**What the task requires**. Strip out all images, then restate the data verbatim.

(Exercise data Opens)

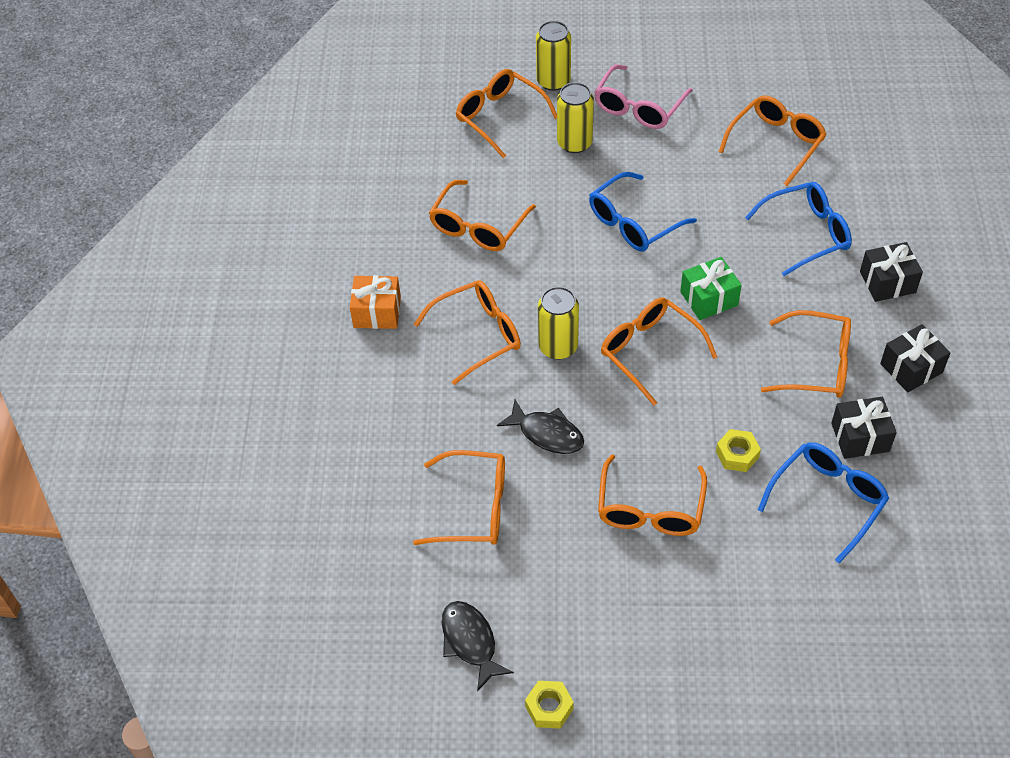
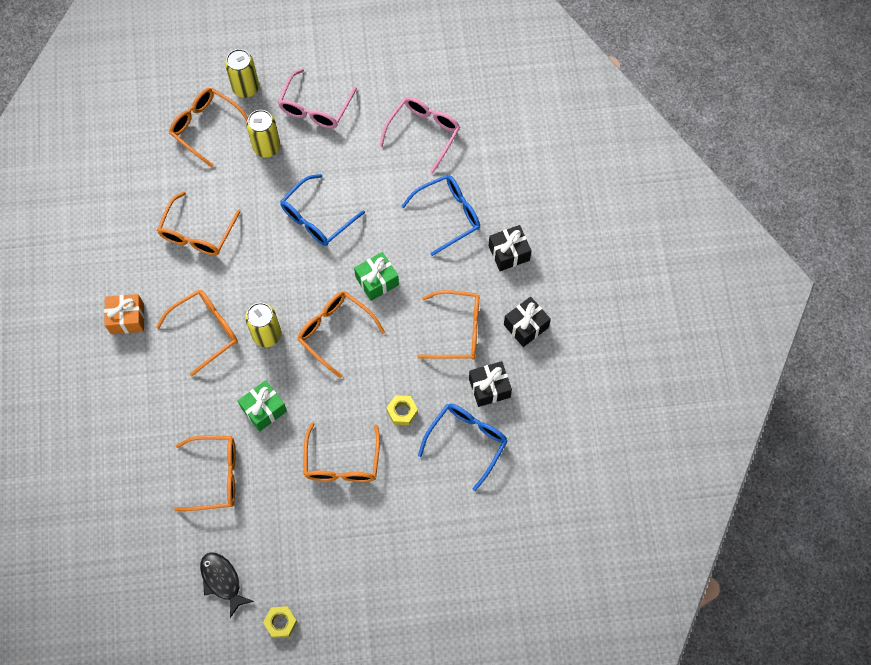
camera: 10 degrees left, 15 degrees up
(547, 434) = (264, 409): black fish -> green gift
(776, 144) = (423, 133): orange glasses -> pink glasses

(Exercise data Closes)

**Answer for this exercise**.
camera: 10 degrees left, 15 degrees up
(547, 434) = (264, 409): black fish -> green gift
(776, 144) = (423, 133): orange glasses -> pink glasses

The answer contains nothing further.